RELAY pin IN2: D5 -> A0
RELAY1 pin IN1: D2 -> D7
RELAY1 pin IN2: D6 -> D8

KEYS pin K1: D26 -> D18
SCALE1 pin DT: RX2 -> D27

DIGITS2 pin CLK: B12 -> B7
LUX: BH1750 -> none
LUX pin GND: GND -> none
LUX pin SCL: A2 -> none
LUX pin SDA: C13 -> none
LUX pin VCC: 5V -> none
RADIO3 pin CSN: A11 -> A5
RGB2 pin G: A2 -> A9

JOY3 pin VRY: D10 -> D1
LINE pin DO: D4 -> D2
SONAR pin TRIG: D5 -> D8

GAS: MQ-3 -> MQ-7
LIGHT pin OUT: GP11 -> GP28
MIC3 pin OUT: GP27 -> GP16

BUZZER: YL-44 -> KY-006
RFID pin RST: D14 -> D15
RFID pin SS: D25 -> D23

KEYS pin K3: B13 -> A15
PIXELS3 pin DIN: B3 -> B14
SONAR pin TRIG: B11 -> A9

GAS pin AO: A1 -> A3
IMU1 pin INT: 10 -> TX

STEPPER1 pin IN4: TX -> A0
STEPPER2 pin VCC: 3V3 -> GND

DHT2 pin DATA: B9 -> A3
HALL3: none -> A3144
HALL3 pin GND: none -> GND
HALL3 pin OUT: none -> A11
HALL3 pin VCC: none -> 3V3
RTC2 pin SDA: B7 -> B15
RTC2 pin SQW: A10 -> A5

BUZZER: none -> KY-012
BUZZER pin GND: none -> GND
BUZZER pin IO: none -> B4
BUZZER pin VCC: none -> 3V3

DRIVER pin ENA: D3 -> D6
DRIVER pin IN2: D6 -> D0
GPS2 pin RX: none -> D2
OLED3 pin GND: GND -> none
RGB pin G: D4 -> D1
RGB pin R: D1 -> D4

▶ _Problem requirements_: Take the entries above and set them all down again exactly as they read.

▶ _Final answer_:
RELAY pin IN2: D5 -> A0
RELAY1 pin IN1: D2 -> D7
RELAY1 pin IN2: D6 -> D8

KEYS pin K1: D26 -> D18
SCALE1 pin DT: RX2 -> D27

DIGITS2 pin CLK: B12 -> B7
LUX: BH1750 -> none
LUX pin GND: GND -> none
LUX pin SCL: A2 -> none
LUX pin SDA: C13 -> none
LUX pin VCC: 5V -> none
RADIO3 pin CSN: A11 -> A5
RGB2 pin G: A2 -> A9

JOY3 pin VRY: D10 -> D1
LINE pin DO: D4 -> D2
SONAR pin TRIG: D5 -> D8

GAS: MQ-3 -> MQ-7
LIGHT pin OUT: GP11 -> GP28
MIC3 pin OUT: GP27 -> GP16

BUZZER: YL-44 -> KY-006
RFID pin RST: D14 -> D15
RFID pin SS: D25 -> D23

KEYS pin K3: B13 -> A15
PIXELS3 pin DIN: B3 -> B14
SONAR pin TRIG: B11 -> A9

GAS pin AO: A1 -> A3
IMU1 pin INT: 10 -> TX

STEPPER1 pin IN4: TX -> A0
STEPPER2 pin VCC: 3V3 -> GND

DHT2 pin DATA: B9 -> A3
HALL3: none -> A3144
HALL3 pin GND: none -> GND
HALL3 pin OUT: none -> A11
HALL3 pin VCC: none -> 3V3
RTC2 pin SDA: B7 -> B15
RTC2 pin SQW: A10 -> A5

BUZZER: none -> KY-012
BUZZER pin GND: none -> GND
BUZZER pin IO: none -> B4
BUZZER pin VCC: none -> 3V3

DRIVER pin ENA: D3 -> D6
DRIVER pin IN2: D6 -> D0
GPS2 pin RX: none -> D2
OLED3 pin GND: GND -> none
RGB pin G: D4 -> D1
RGB pin R: D1 -> D4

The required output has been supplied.